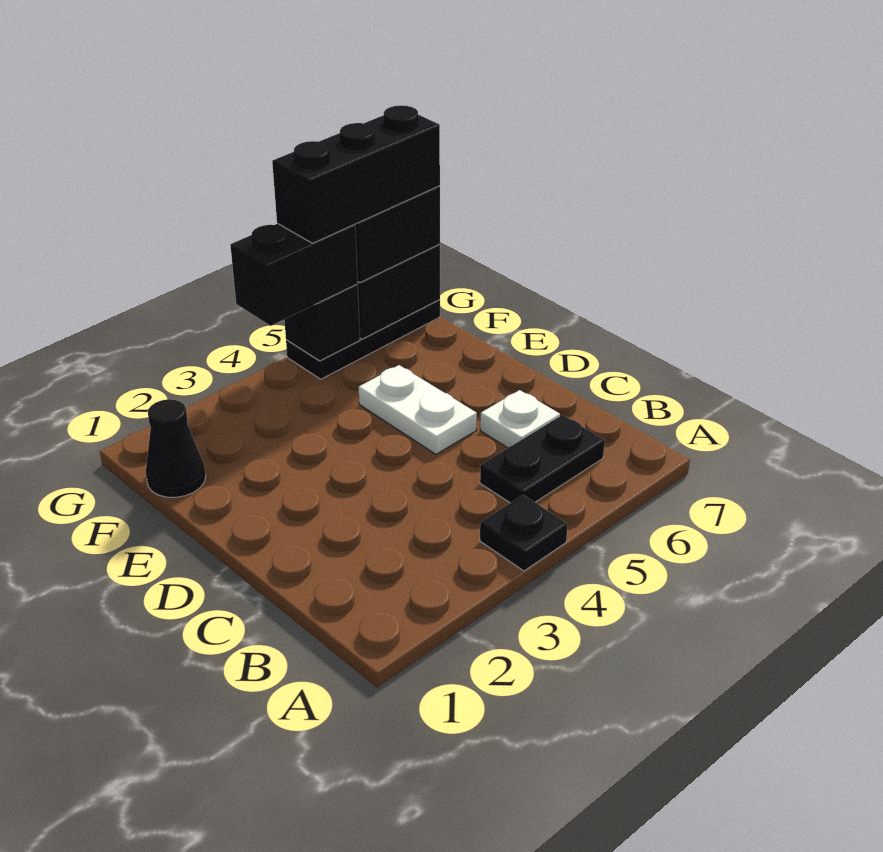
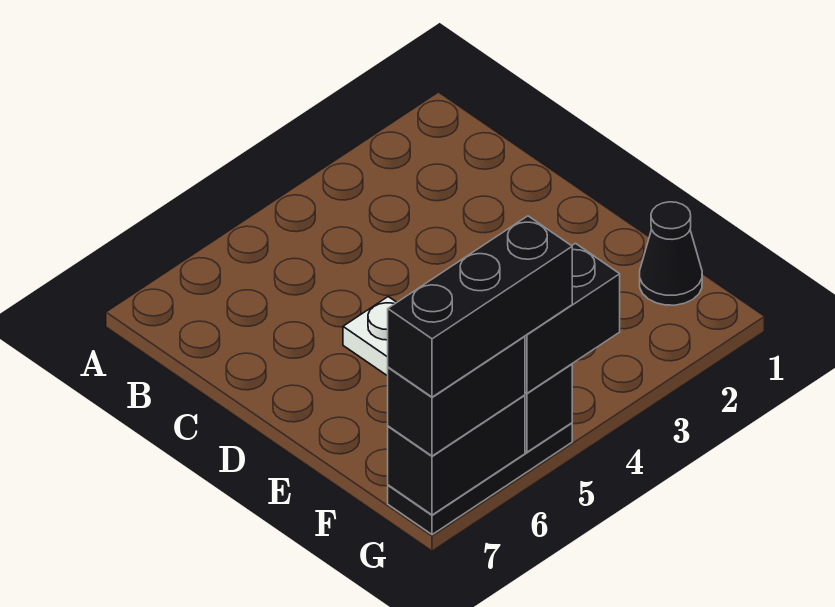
black plate A4 level 1 -> none
black plate B5:B6 level 1 -> none
white plate C6 level 1 -> none

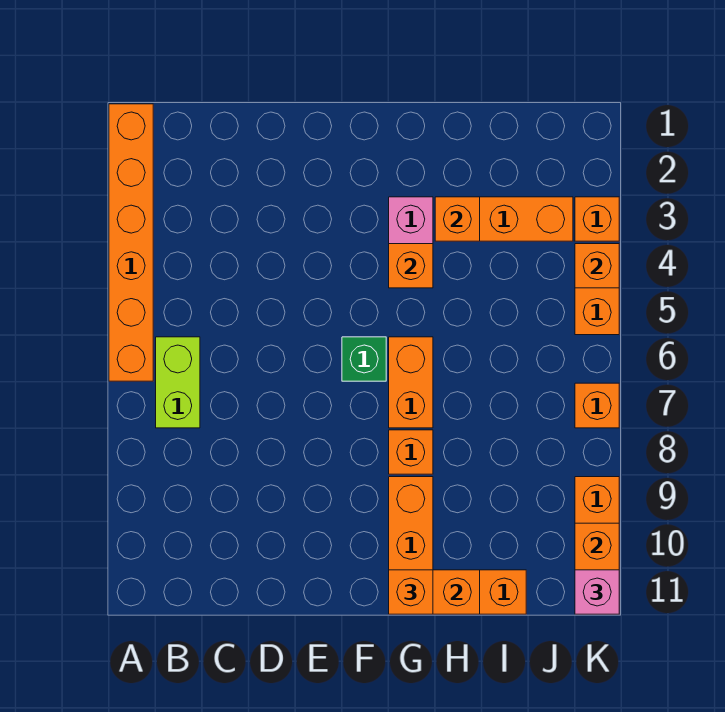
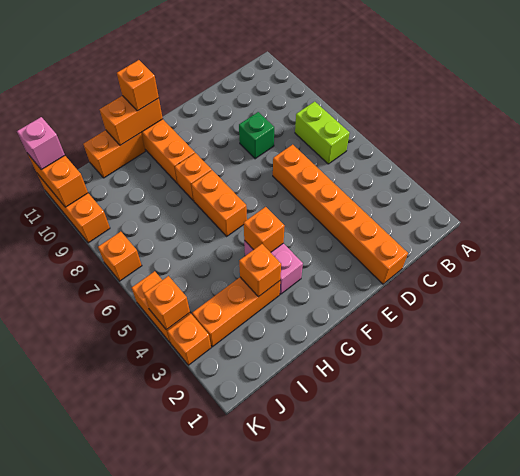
orange brick A1:A6 level 1 -> orange brick D1:D6 level 1
green brick F6 level 1 -> green brick D8 level 1

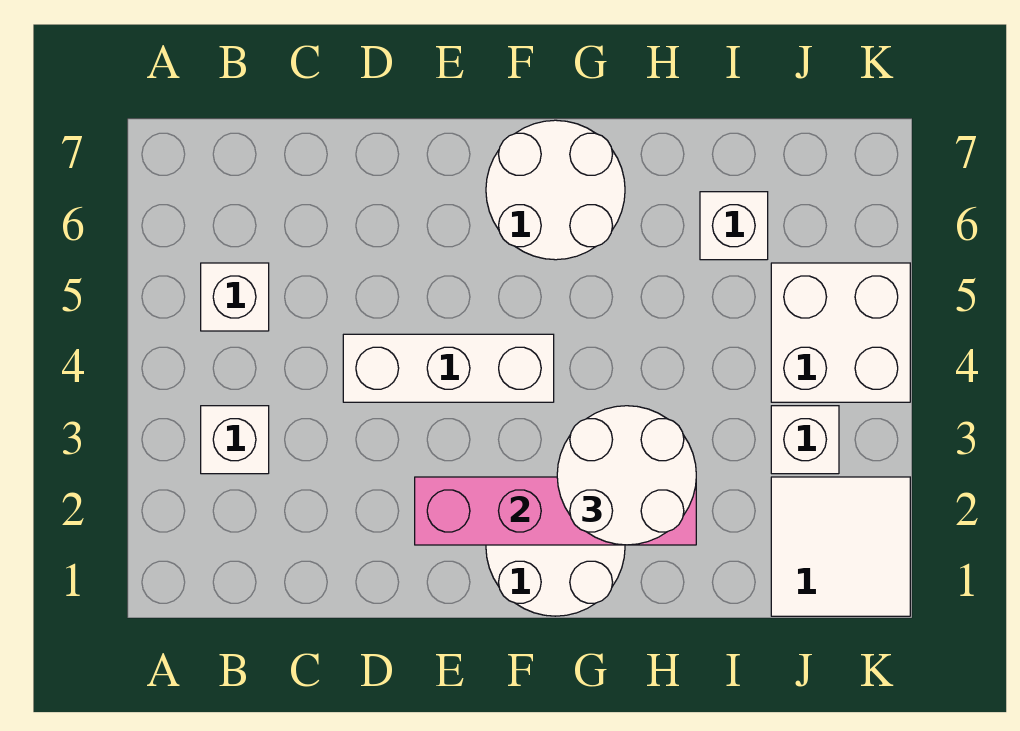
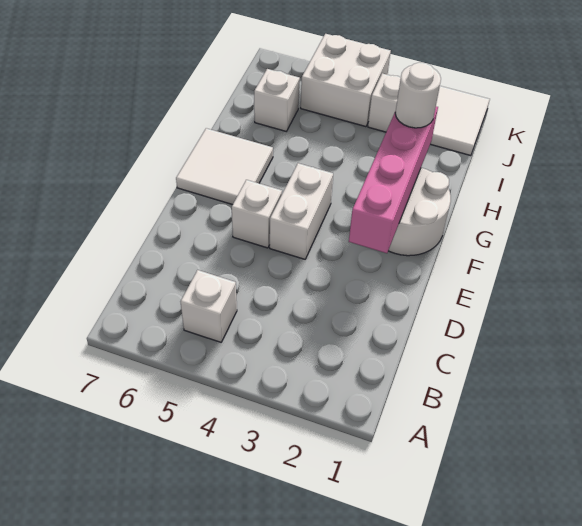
white brick B3 level 1 -> white brick E5 level 1
white brick D4:F4 level 1 -> white brick E4:F4 level 1
white round brick F6:G7 level 1 -> white tile F6:G7 level 1
white round brick G2:H3 level 3 -> white round brick H2 level 3

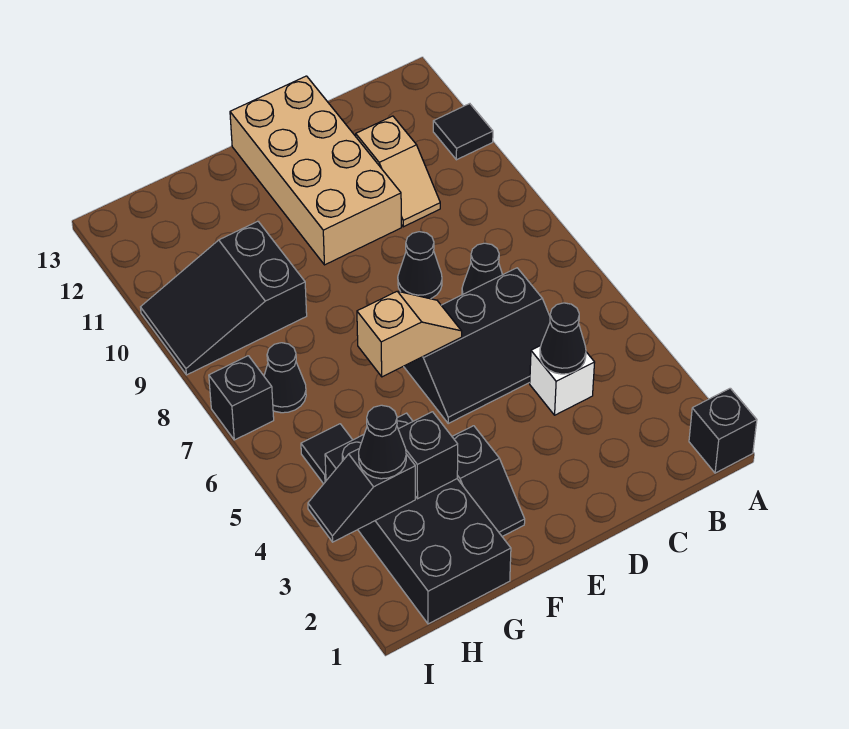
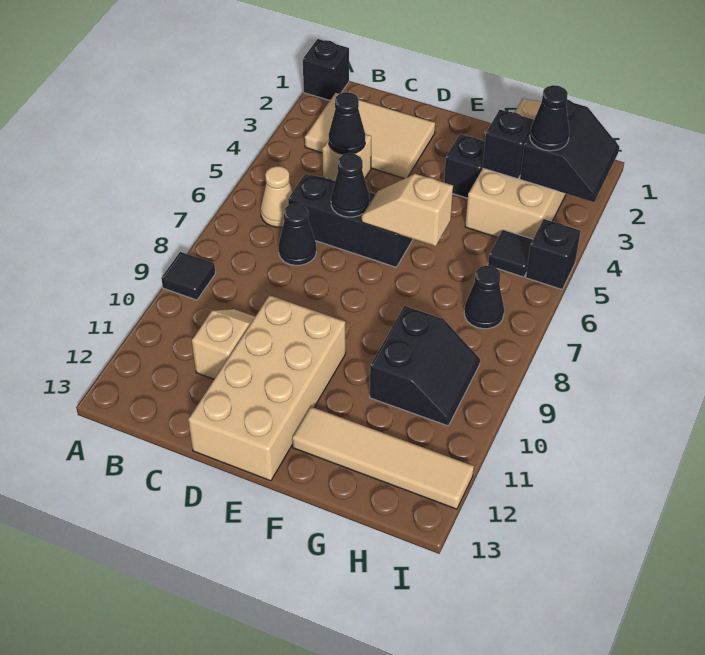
black tile A11 level 1 -> black tile A9 level 1
none -> tan tile B2:D3 level 1
none -> tan cone B6 level 1
white brick C4 level 1 -> tan brick C4 level 1
black cone D8 level 1 -> black cone D6 level 2
none -> tan tile F12:I12 level 1
black brick G1:H4 level 1 -> tan brick G1:H4 level 1
black slope G9:I10 level 1 top G -> black slope G9:H10 level 1 top G
black slope H3:I3 level 2 top H -> black slope H2:I3 level 2 top H
black brick I7 level 1 -> black brick I5 level 1

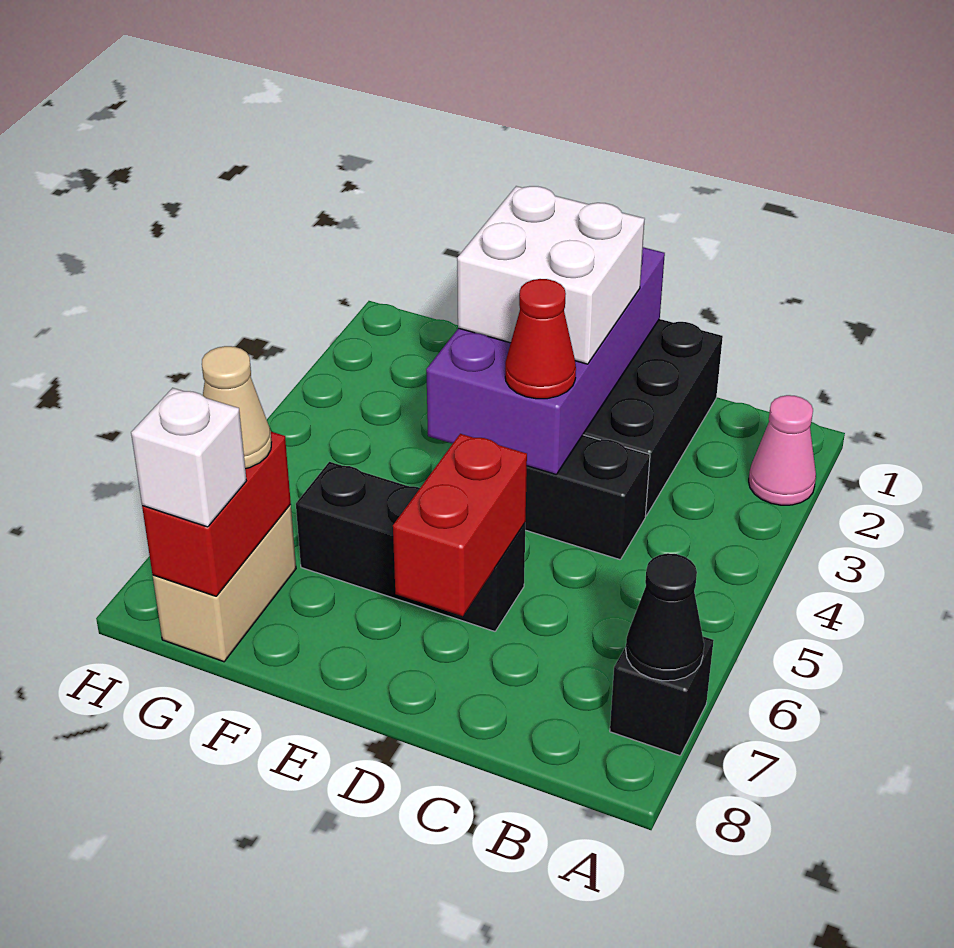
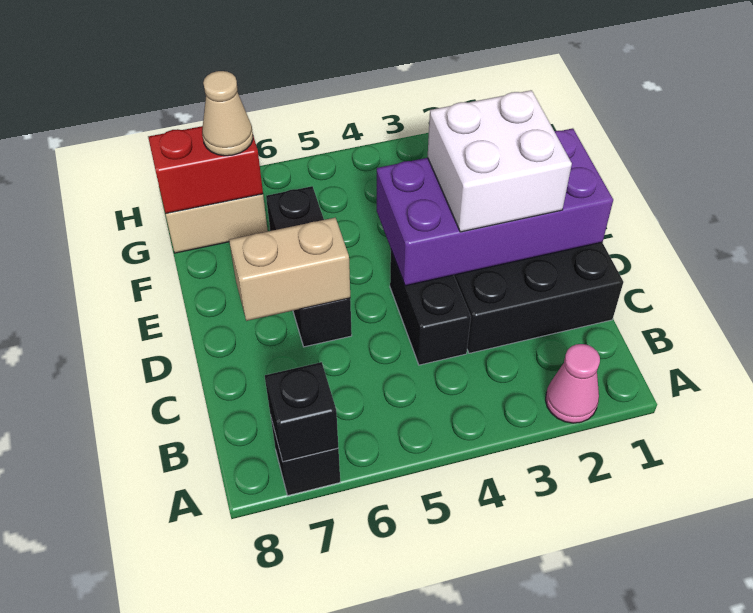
black cone A7 level 2 -> black brick A7 level 2
red cone D4 level 3 -> none
red brick D6:D7 level 2 -> tan brick D6:D7 level 2
white brick G8 level 3 -> none

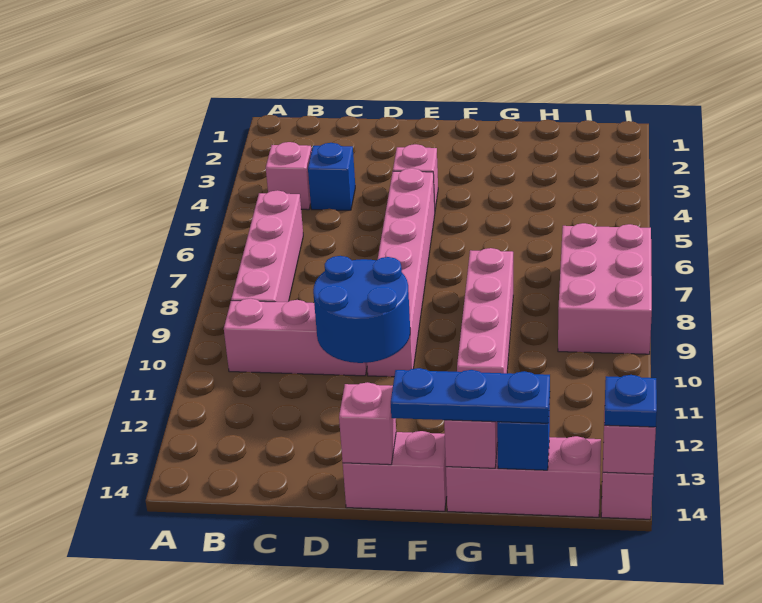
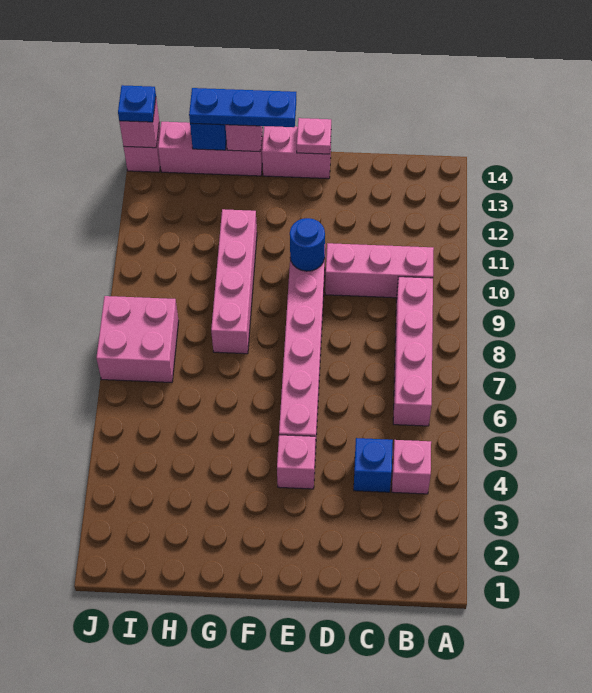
blue round brick D10:E11 level 2 -> blue round brick E10 level 2
pink brick E14 level 2 -> pink plate E14 level 2
pink brick I7:J9 level 1 -> pink brick I7:J8 level 1

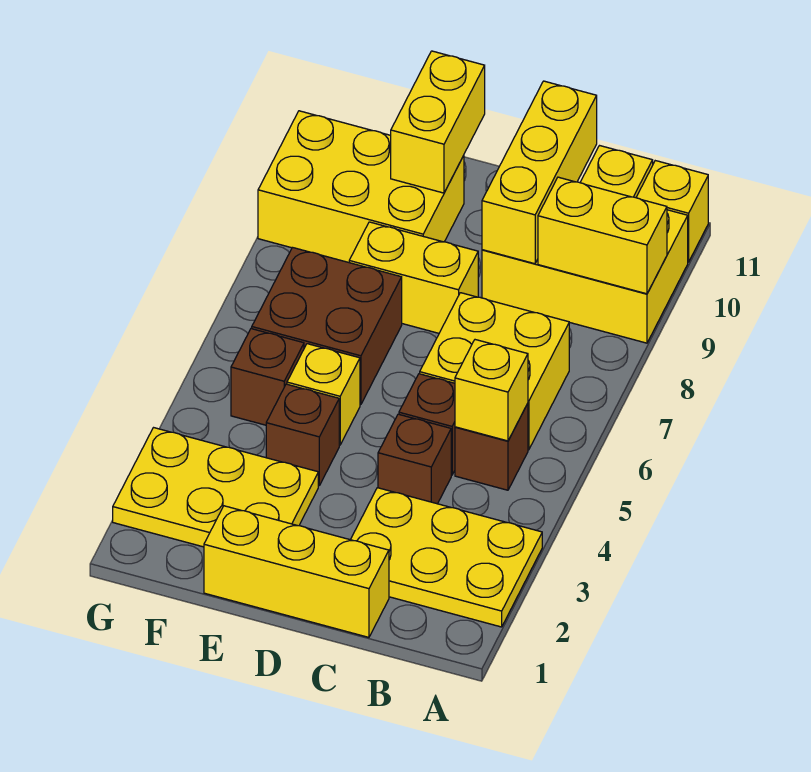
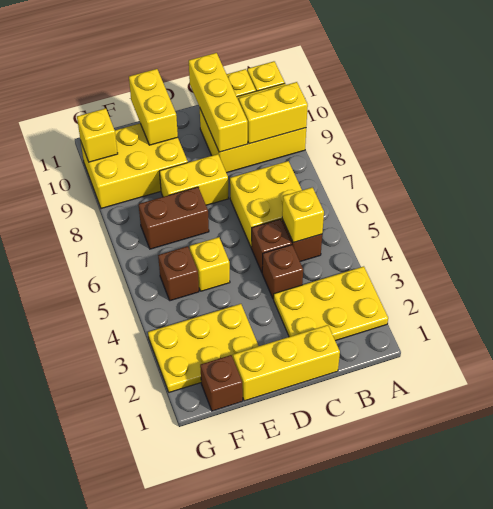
brown brick E4 level 1 -> brown brick F1 level 1
brown brick E6:F7 level 1 -> brown brick E7:F7 level 1
none -> yellow brick G10 level 2

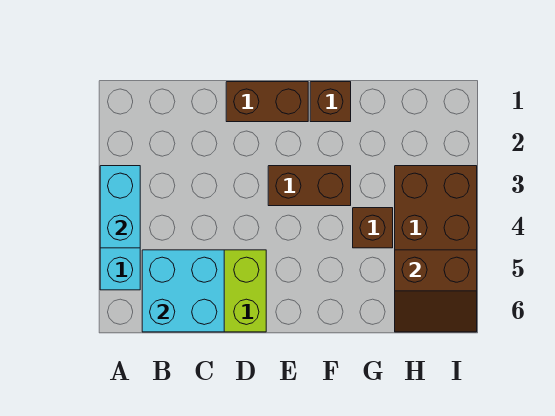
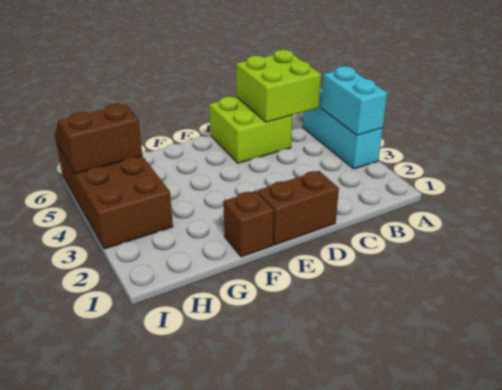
cyan brick B5:C6 level 2 -> lime brick B5:C6 level 2
brown brick E3:F3 level 1 -> none
brown brick G4 level 1 -> none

————

• _PROBLEM TO WORK ON_
Transcription of the lines from the one with "red brick D6:D7" through the end of the entries is required, exact and with no pictures.

• _EXERCISE ANSWER_
red brick D6:D7 level 2 -> tan brick D6:D7 level 2
white brick G8 level 3 -> none

blue round brick D10:E11 level 2 -> blue round brick E10 level 2
pink brick E14 level 2 -> pink plate E14 level 2
pink brick I7:J9 level 1 -> pink brick I7:J8 level 1

brown brick E4 level 1 -> brown brick F1 level 1
brown brick E6:F7 level 1 -> brown brick E7:F7 level 1
none -> yellow brick G10 level 2

cyan brick B5:C6 level 2 -> lime brick B5:C6 level 2
brown brick E3:F3 level 1 -> none
brown brick G4 level 1 -> none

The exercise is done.